EXERCISE PROMPT:
Take each line of the entries below that contains "mouse" and copy it.

DATA PROVIDED:
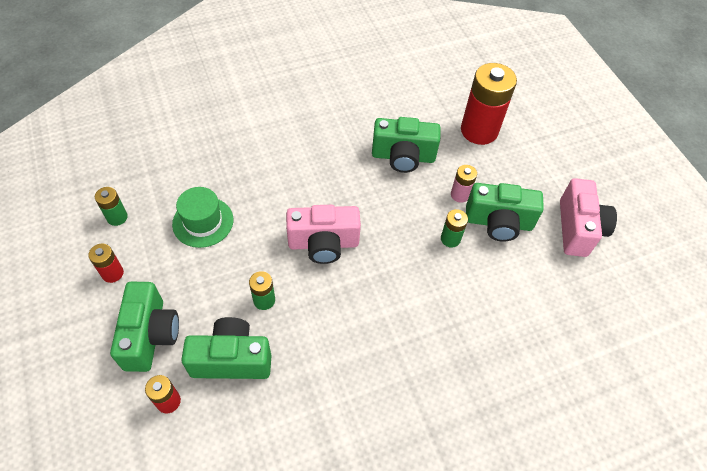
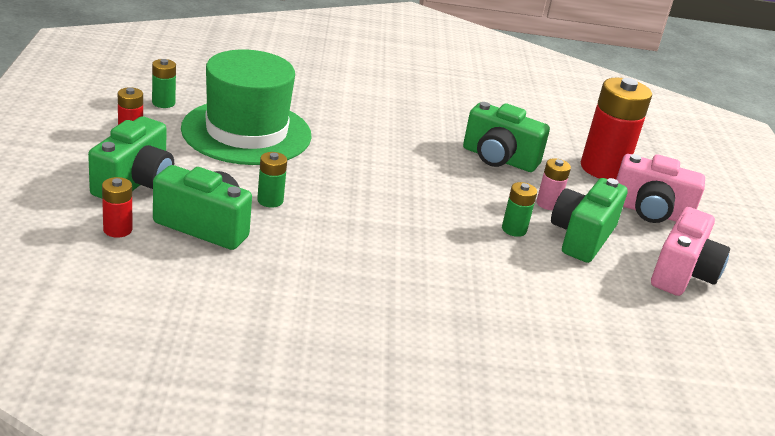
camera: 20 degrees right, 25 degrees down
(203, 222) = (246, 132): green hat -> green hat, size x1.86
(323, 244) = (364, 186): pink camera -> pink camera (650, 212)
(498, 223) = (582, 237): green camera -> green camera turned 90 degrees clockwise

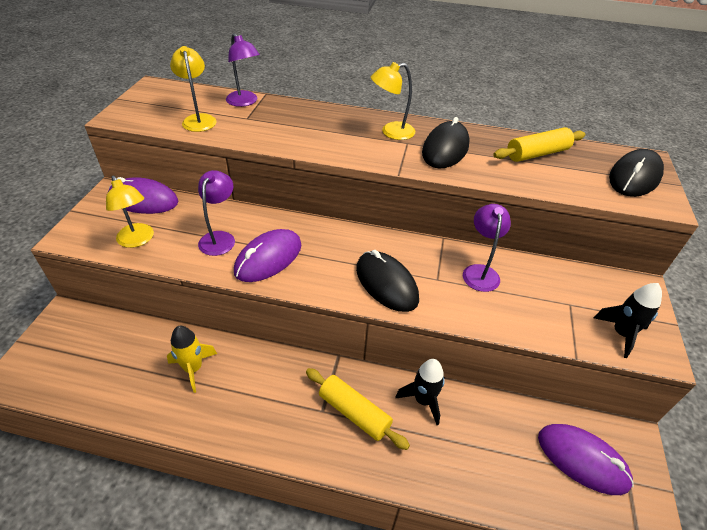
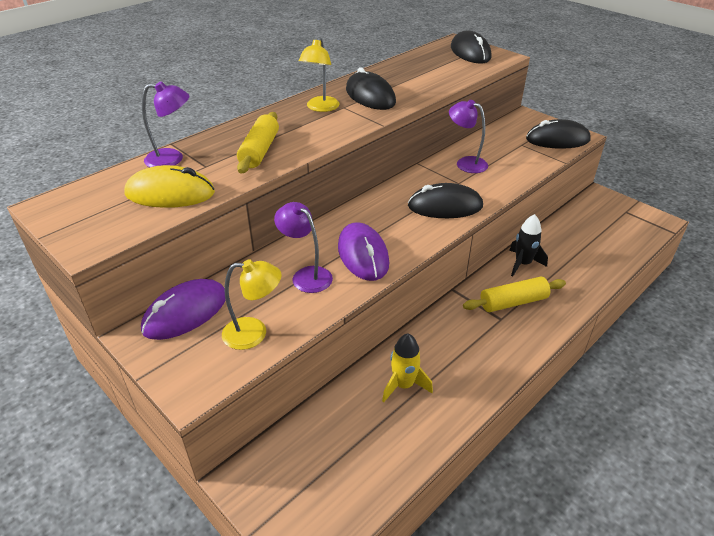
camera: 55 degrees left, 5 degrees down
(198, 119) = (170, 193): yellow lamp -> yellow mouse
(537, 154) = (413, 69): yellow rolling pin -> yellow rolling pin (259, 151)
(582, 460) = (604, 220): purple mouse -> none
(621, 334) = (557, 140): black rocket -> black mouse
==
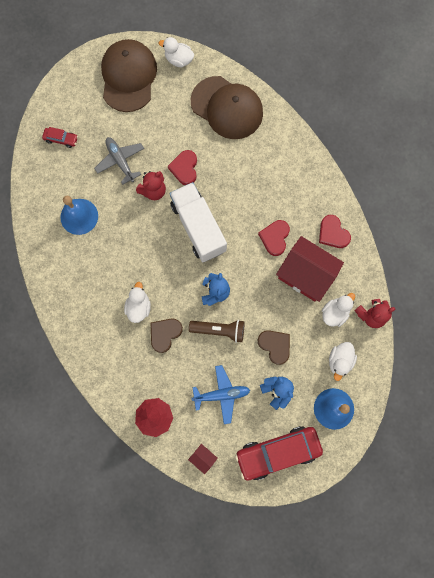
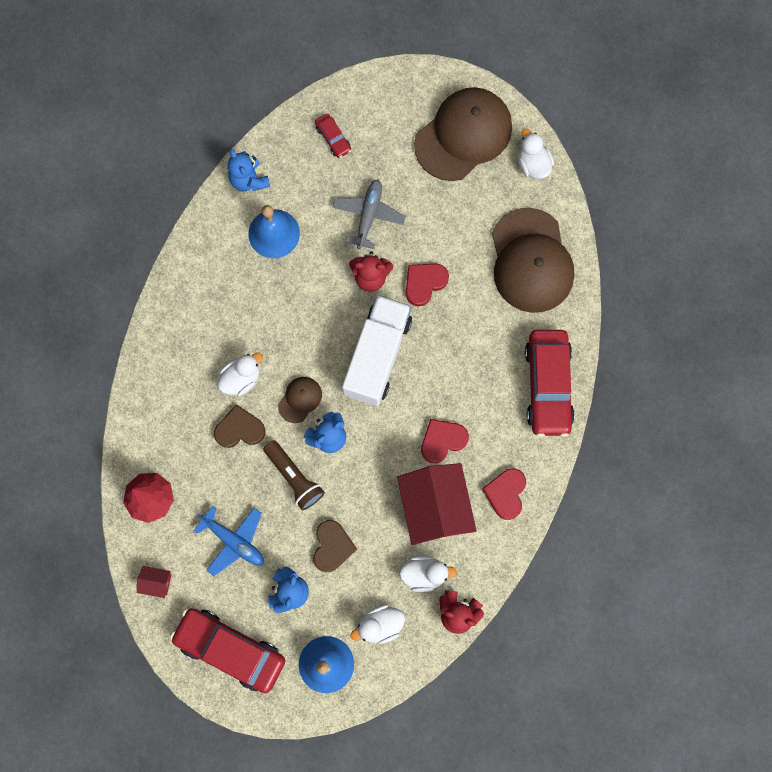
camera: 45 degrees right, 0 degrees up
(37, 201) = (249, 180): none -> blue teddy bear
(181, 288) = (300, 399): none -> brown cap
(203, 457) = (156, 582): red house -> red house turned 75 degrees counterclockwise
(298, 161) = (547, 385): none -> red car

SOLVED PROBLEM:
(198, 119) = (170, 193): yellow lamp -> yellow mouse
(582, 460) = (604, 220): purple mouse -> none
(621, 334) = (557, 140): black rocket -> black mouse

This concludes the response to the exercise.